* WORK REQUEST: Comb through the entries for "truck" and pull out each line that holds it.

Before-and-after object lists
____________________
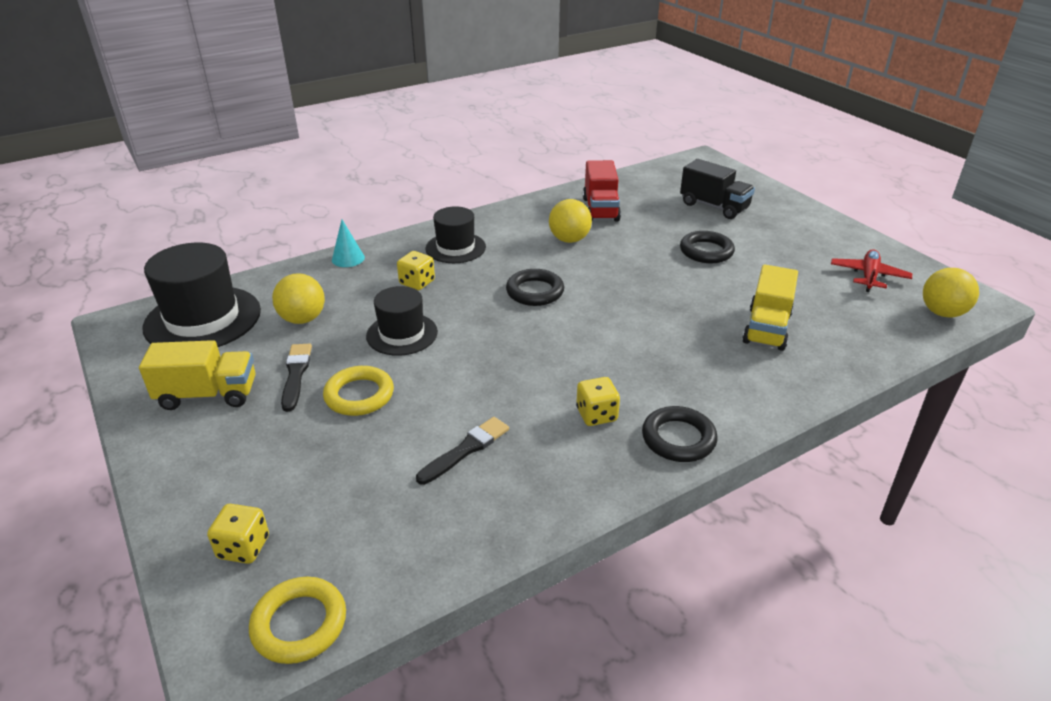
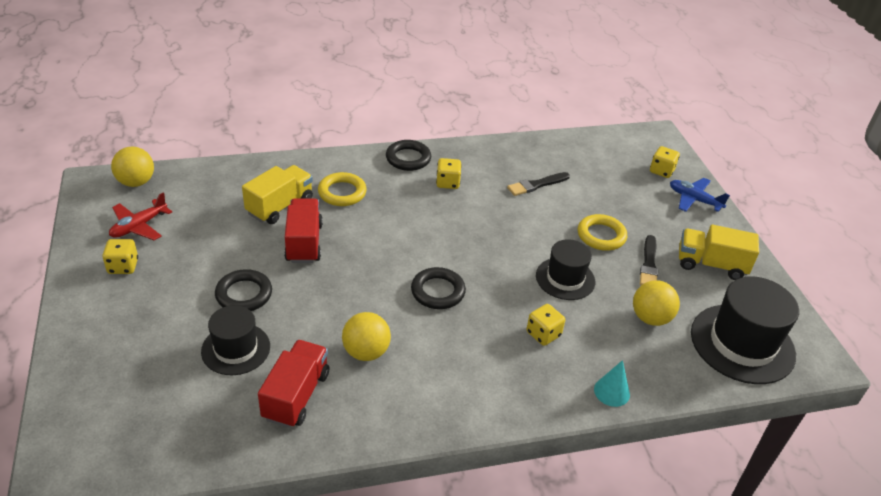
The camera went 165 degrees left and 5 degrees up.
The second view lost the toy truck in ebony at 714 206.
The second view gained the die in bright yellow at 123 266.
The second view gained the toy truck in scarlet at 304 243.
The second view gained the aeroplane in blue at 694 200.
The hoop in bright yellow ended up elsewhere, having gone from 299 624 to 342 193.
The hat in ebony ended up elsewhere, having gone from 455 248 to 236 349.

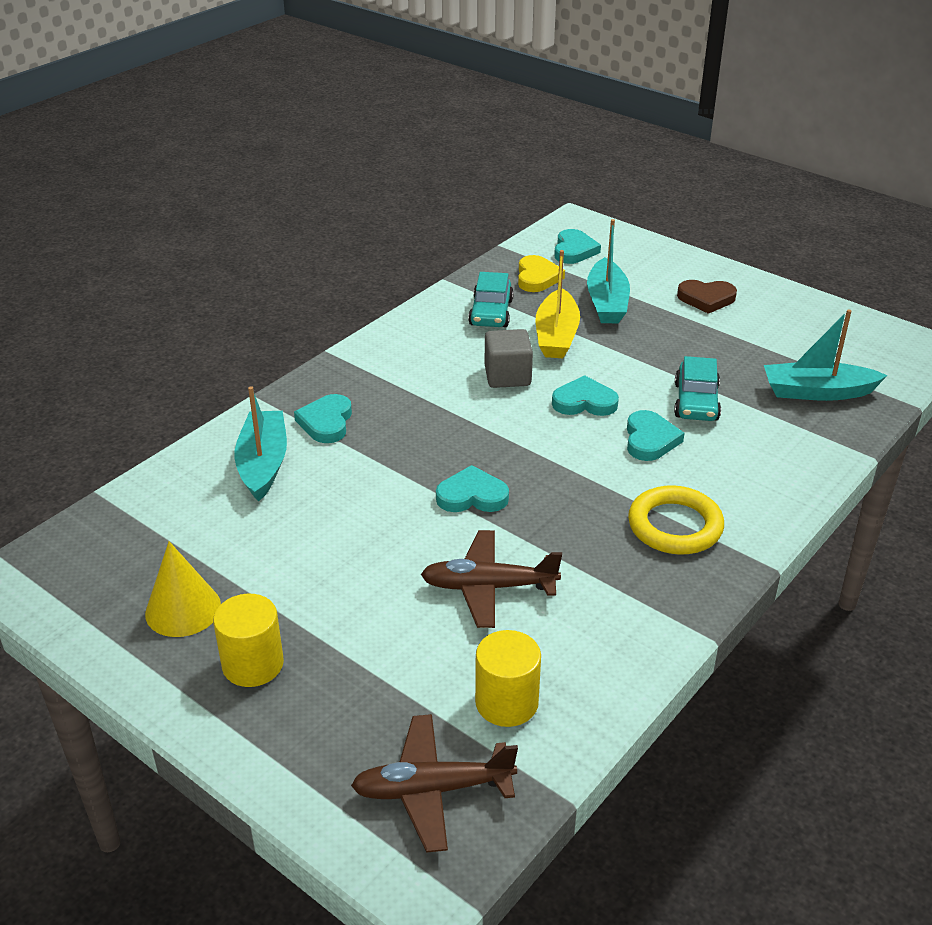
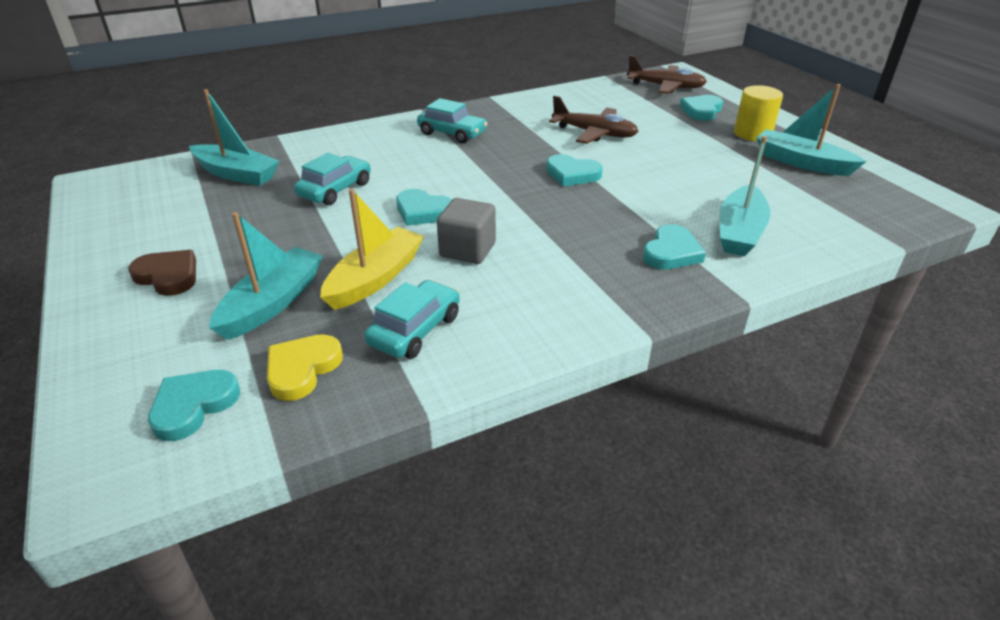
The camera went 155 degrees left and 0 degrees up.
The second view lost the cylinder in bright yellow at 506 702.
The heart shape in teal ended up elsewhere, having gone from 650 440 to 701 111.
Where the cone in bright yellow stood at 183 609, the sailboat in teal came to stand at 801 162.
Where the hoop in bright yellow stood at 675 526, the automobile in teal came to stand at 452 133.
____________________
* EXERCISE RESPONSE:
The second view lost the toy truck in ebony at 714 206.
The second view gained the toy truck in scarlet at 304 243.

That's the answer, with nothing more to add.